What you are asked to do
With pictures excluded, retype exactly every line from the one containing "turquoise fork [243,245,264,316]" to the end of the records below.

Data for processing
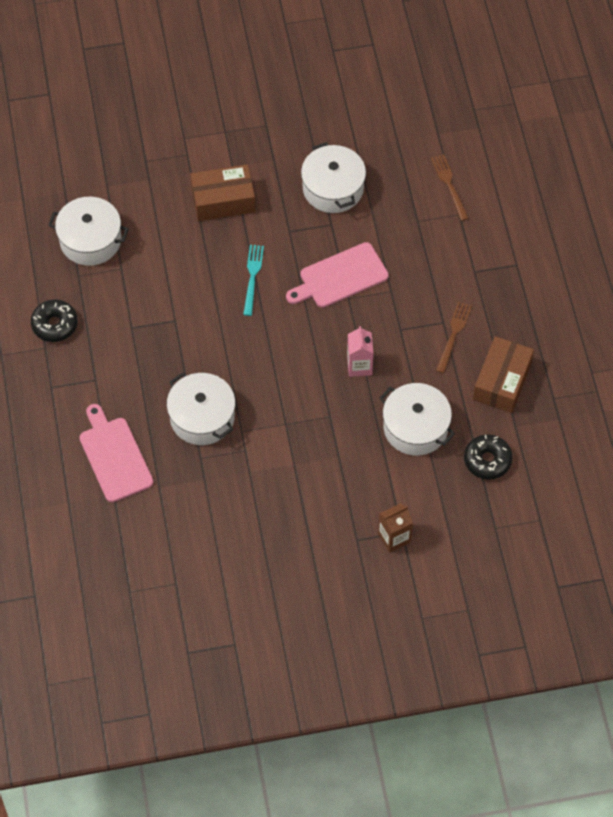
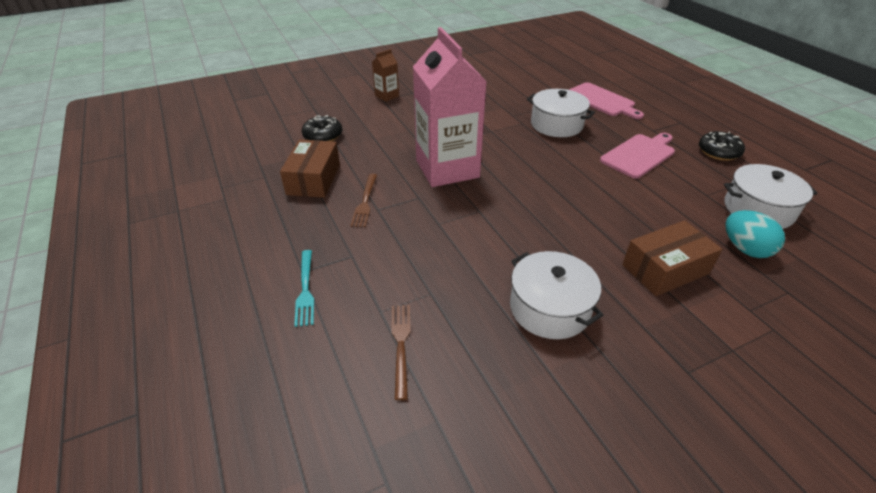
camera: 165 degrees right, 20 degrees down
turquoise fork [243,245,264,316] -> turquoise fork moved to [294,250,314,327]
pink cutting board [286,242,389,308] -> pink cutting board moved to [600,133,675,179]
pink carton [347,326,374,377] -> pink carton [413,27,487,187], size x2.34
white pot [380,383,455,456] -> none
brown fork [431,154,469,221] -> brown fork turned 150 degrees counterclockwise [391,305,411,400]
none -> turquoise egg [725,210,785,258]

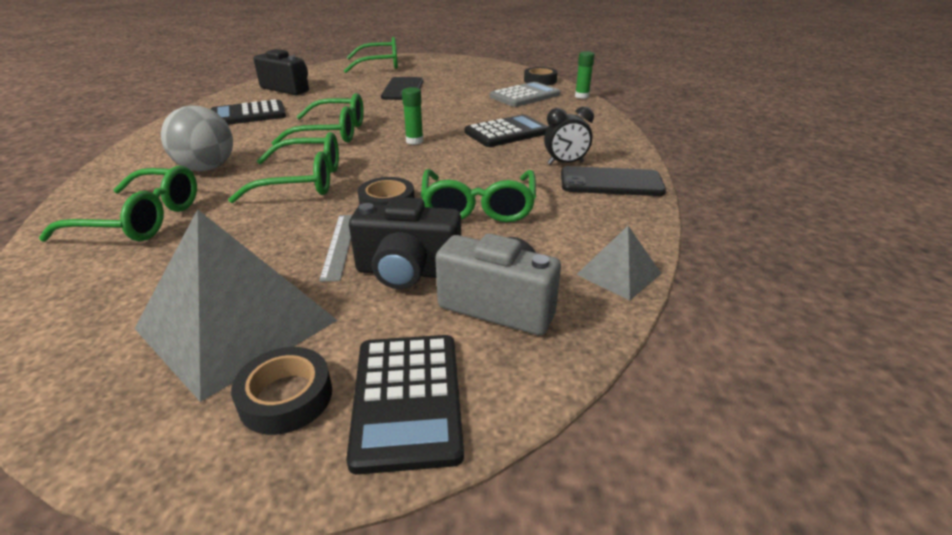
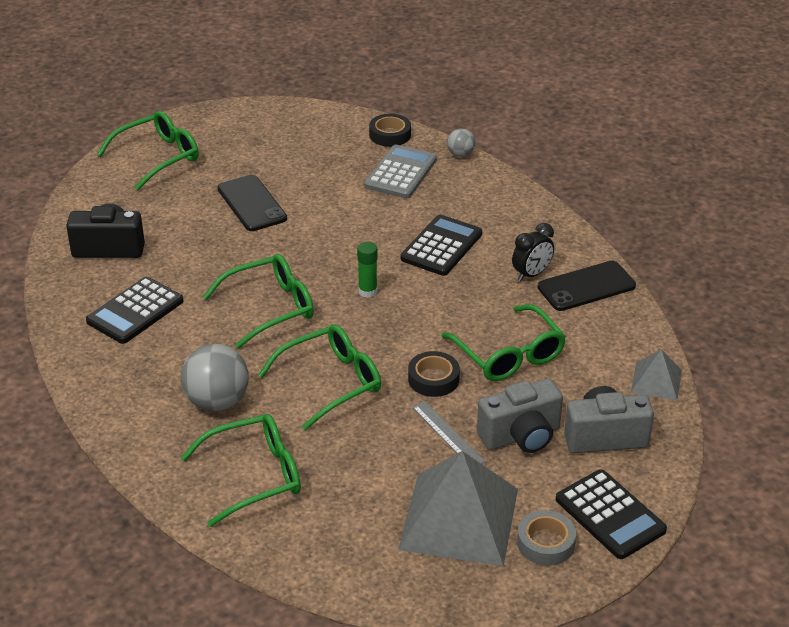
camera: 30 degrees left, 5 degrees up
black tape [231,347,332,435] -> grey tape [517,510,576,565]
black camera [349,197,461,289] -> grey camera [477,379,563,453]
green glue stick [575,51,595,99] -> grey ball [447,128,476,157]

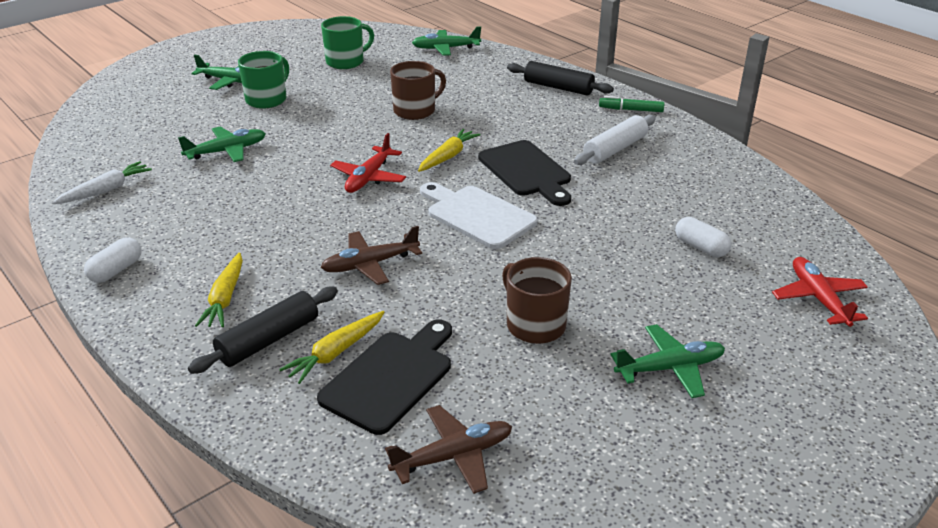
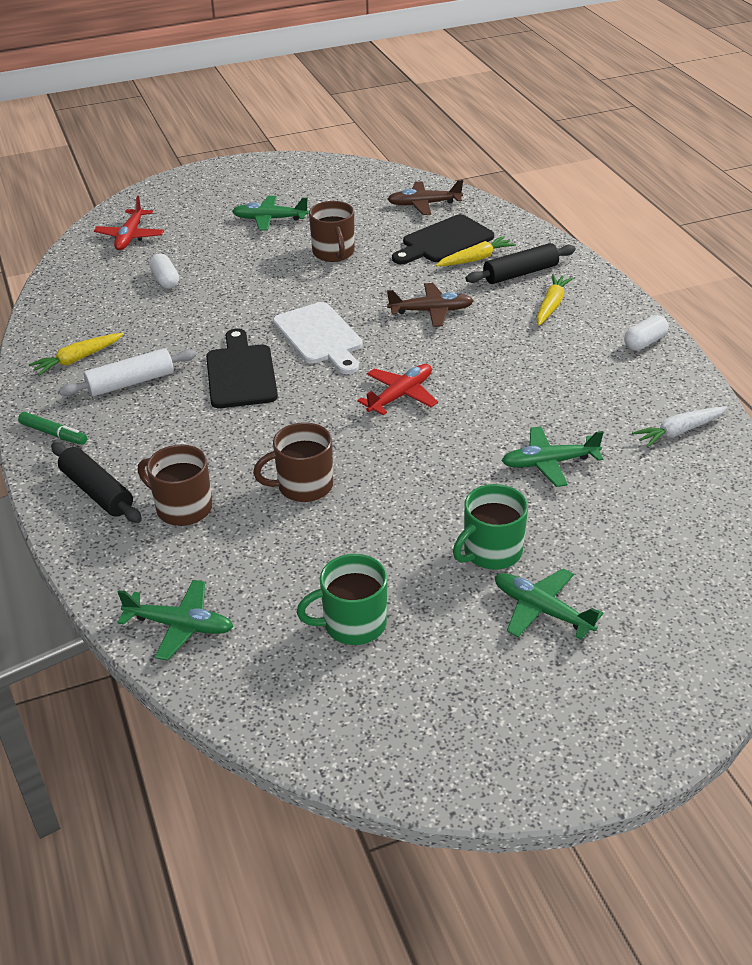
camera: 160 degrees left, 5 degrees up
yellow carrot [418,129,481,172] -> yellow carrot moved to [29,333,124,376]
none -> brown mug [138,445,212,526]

Solution
turquoise fork [243,245,264,316] -> turquoise fork moved to [294,250,314,327]
pink cutting board [286,242,389,308] -> pink cutting board moved to [600,133,675,179]
pink carton [347,326,374,377] -> pink carton [413,27,487,187], size x2.34
white pot [380,383,455,456] -> none
brown fork [431,154,469,221] -> brown fork turned 150 degrees counterclockwise [391,305,411,400]
none -> turquoise egg [725,210,785,258]

camera: 30 degrees left, 5 degrees up
black tape [231,347,332,435] -> grey tape [517,510,576,565]
black camera [349,197,461,289] -> grey camera [477,379,563,453]
green glue stick [575,51,595,99] -> grey ball [447,128,476,157]

camera: 160 degrees left, 5 degrees up
yellow carrot [418,129,481,172] -> yellow carrot moved to [29,333,124,376]
none -> brown mug [138,445,212,526]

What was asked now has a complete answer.